▸ **Image change detection data**:
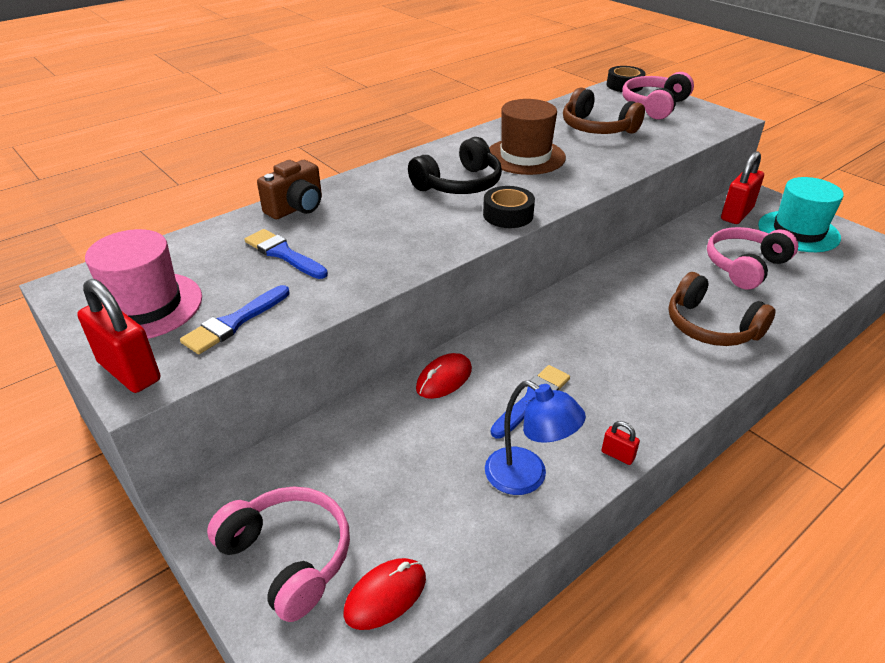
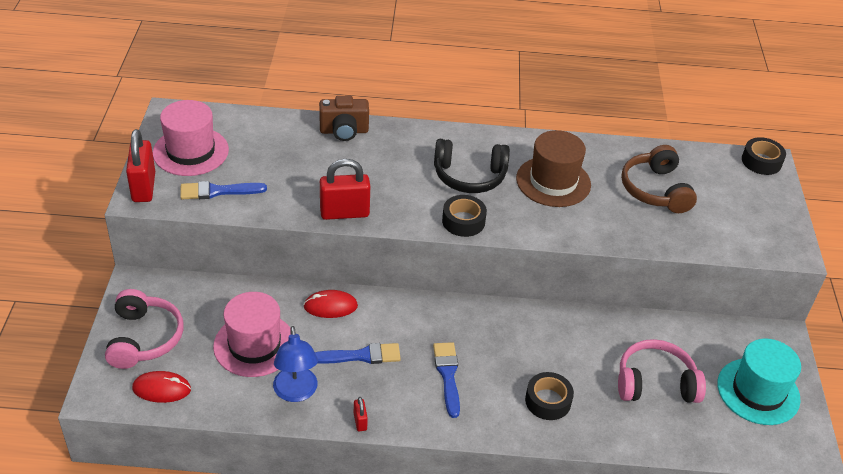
camera: 40 degrees right, 5 degrees up
blue brush [245,229,328,279] -> blue brush moved to [433,342,460,418]
pink headphones [622,72,694,120] -> none
brown headphones [668,272,776,346] -> black tape [525,372,574,420]
red padlock [721,151,764,224] -> red padlock moved to [320,159,370,220]
none -> pink hat [213,292,291,377]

▸ **Goal of the exercise**: Locate the word "pink" in the entries, and copy every line where it is found.

▸ **Reply to the task**:
pink headphones [622,72,694,120] -> none
none -> pink hat [213,292,291,377]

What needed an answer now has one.